Records for this exercise.
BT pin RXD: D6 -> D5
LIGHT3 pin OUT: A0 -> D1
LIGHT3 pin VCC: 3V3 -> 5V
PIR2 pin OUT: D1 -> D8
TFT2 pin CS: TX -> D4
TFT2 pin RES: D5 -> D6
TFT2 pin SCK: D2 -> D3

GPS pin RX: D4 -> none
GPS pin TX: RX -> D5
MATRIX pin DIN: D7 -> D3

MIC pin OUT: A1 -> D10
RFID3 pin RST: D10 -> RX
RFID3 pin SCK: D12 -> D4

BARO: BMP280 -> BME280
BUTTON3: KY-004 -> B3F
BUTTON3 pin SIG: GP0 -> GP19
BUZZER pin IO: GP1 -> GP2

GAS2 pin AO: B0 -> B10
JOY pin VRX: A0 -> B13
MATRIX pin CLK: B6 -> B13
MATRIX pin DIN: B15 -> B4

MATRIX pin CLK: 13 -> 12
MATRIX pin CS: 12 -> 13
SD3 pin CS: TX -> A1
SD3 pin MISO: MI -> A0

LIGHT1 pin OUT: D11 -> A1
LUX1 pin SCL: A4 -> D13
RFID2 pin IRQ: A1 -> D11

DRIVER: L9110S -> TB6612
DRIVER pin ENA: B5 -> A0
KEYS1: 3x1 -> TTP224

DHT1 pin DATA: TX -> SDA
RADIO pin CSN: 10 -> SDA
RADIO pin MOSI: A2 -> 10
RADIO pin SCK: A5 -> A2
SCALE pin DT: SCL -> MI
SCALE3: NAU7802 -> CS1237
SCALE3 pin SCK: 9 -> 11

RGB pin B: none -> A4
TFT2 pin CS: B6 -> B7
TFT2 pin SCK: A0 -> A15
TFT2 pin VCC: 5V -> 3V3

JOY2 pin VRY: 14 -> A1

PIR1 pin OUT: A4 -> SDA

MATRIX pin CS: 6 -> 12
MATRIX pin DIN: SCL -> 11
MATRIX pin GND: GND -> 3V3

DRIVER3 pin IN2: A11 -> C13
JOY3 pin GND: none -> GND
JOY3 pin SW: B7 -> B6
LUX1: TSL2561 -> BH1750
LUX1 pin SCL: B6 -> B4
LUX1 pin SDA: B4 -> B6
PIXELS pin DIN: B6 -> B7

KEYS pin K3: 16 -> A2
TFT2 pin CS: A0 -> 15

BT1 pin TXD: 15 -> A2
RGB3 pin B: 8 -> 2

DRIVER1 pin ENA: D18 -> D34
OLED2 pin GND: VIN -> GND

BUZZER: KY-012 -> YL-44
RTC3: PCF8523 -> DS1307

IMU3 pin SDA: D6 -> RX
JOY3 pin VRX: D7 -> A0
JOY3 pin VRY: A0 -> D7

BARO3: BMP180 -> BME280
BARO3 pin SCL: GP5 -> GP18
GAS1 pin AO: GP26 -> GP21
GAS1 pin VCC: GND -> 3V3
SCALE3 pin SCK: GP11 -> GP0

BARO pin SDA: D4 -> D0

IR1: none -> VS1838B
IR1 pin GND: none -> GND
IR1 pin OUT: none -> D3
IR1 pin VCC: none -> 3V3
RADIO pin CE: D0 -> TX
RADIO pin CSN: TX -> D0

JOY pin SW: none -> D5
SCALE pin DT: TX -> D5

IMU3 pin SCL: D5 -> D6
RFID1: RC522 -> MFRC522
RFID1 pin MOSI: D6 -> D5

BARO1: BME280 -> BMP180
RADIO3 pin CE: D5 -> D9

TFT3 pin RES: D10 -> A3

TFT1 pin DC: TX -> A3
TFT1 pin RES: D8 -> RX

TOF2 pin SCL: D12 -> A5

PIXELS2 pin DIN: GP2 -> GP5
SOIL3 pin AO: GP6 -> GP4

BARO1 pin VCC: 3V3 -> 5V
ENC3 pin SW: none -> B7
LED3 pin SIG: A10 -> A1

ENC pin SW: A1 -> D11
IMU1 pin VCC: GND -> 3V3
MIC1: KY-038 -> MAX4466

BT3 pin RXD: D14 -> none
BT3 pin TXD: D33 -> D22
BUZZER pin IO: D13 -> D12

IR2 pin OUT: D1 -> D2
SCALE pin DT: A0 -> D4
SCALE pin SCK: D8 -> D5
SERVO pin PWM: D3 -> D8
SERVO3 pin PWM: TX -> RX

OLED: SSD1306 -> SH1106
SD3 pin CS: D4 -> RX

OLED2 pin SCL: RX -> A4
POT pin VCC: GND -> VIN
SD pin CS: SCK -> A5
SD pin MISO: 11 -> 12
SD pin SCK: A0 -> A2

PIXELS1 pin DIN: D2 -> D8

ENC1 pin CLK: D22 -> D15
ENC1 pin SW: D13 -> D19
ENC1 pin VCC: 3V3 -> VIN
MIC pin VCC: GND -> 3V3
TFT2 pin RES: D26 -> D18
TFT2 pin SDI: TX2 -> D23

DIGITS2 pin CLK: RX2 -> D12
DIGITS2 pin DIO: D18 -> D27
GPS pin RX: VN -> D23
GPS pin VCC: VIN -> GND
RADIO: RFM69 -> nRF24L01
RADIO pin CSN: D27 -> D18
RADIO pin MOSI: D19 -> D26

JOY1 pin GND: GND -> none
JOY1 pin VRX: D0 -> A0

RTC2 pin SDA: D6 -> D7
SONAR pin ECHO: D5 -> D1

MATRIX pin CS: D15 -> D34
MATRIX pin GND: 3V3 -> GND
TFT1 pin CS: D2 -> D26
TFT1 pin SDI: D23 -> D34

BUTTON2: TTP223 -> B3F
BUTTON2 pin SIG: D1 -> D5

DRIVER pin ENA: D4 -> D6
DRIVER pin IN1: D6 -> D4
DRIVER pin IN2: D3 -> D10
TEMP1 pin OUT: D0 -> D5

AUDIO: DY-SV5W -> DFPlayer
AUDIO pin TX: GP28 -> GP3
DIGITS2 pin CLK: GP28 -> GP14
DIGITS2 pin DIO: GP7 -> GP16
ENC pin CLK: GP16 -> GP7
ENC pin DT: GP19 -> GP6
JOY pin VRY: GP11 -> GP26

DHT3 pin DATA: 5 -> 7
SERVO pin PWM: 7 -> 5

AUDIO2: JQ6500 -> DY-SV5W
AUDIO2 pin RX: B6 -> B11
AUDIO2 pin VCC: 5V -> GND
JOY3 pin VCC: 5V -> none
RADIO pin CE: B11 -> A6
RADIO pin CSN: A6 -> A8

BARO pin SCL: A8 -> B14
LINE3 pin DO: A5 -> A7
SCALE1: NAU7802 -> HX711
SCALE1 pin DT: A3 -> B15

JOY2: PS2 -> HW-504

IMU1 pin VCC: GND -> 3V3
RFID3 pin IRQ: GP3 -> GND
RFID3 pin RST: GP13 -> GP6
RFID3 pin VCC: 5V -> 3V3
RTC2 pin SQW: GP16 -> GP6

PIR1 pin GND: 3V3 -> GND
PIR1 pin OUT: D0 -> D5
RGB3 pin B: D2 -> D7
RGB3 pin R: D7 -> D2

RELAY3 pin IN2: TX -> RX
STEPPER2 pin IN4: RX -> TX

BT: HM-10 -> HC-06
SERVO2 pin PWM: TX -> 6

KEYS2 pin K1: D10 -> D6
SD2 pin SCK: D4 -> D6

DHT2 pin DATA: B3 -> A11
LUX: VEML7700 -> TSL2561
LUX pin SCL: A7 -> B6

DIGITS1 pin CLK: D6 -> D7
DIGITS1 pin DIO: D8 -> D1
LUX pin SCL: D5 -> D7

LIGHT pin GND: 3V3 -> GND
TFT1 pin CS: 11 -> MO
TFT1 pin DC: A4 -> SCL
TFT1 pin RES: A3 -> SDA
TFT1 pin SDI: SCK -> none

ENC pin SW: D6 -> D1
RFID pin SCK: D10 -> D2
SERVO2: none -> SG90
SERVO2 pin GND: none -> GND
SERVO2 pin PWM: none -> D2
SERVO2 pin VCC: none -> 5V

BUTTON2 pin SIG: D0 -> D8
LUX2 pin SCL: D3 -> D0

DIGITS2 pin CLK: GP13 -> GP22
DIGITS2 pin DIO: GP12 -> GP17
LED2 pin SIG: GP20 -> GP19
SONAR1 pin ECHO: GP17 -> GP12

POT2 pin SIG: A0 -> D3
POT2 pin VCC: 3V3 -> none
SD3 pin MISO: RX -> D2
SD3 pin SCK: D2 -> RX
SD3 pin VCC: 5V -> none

Aim of the exercise.
Looking at the records above, please output exactly the lines that run from the one holding "LUX2 pin SCL: D3 -> D0" to the final line, and only those.

Problem solution.
LUX2 pin SCL: D3 -> D0

DIGITS2 pin CLK: GP13 -> GP22
DIGITS2 pin DIO: GP12 -> GP17
LED2 pin SIG: GP20 -> GP19
SONAR1 pin ECHO: GP17 -> GP12

POT2 pin SIG: A0 -> D3
POT2 pin VCC: 3V3 -> none
SD3 pin MISO: RX -> D2
SD3 pin SCK: D2 -> RX
SD3 pin VCC: 5V -> none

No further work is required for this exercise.